# [DIRECTIONS FOR THIS TASK]
Every line below that has the string "purple" needs to be copied.

# [DATA BELOW]

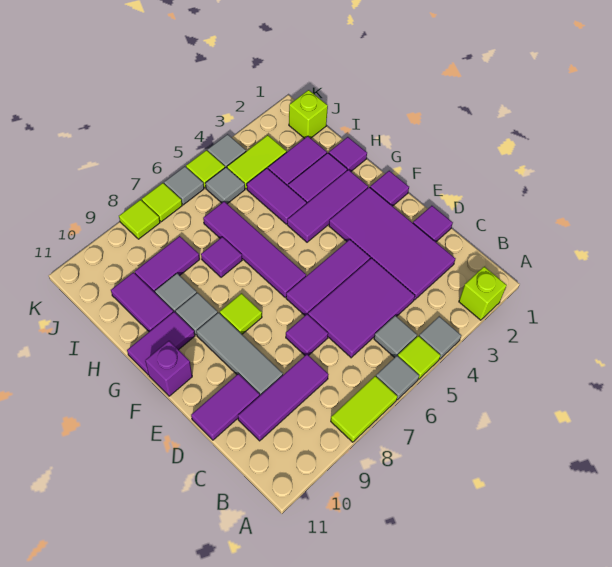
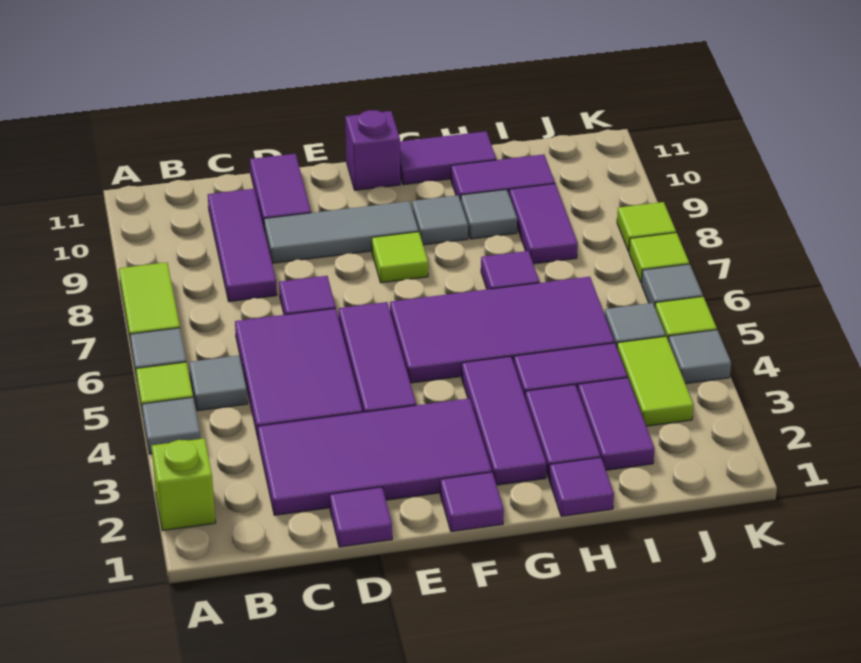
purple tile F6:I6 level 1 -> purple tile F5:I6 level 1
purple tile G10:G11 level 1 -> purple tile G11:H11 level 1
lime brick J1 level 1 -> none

# [TASK RESPONSE]
purple tile F6:I6 level 1 -> purple tile F5:I6 level 1
purple tile G10:G11 level 1 -> purple tile G11:H11 level 1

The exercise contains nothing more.